Retype the entries below exactly, and keep every picture out of your version.

*** Study material ***

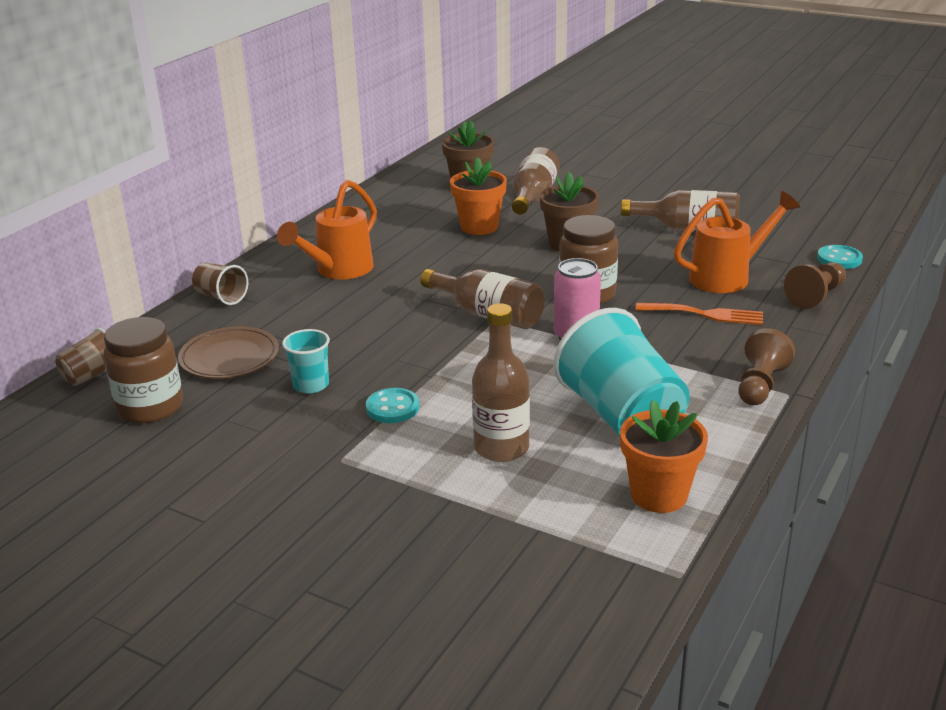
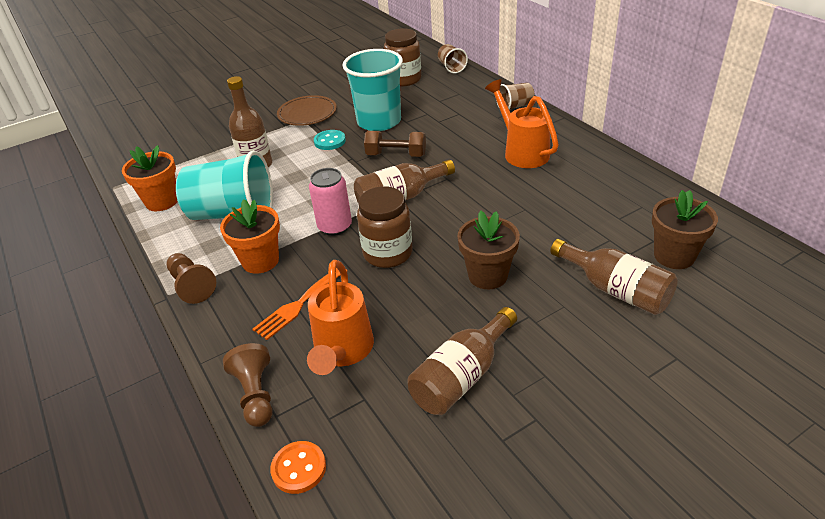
camera: 120 degrees right, 10 degrees up
brown plate [178,326,279,379] -> brown plate moved to [277,95,337,126]
turquoise cup [282,329,330,394] -> turquoise cup [343,49,403,131], size x2.07
orange flower pot [450,157,507,235] -> orange flower pot moved to [220,199,280,274]
turquoise button [817,245,863,269] -> orange button [270,441,326,494]
none -> brown dumbbell [364,131,426,157]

*** End of Study material ***

__Exercise output__:
camera: 120 degrees right, 10 degrees up
brown plate [178,326,279,379] -> brown plate moved to [277,95,337,126]
turquoise cup [282,329,330,394] -> turquoise cup [343,49,403,131], size x2.07
orange flower pot [450,157,507,235] -> orange flower pot moved to [220,199,280,274]
turquoise button [817,245,863,269] -> orange button [270,441,326,494]
none -> brown dumbbell [364,131,426,157]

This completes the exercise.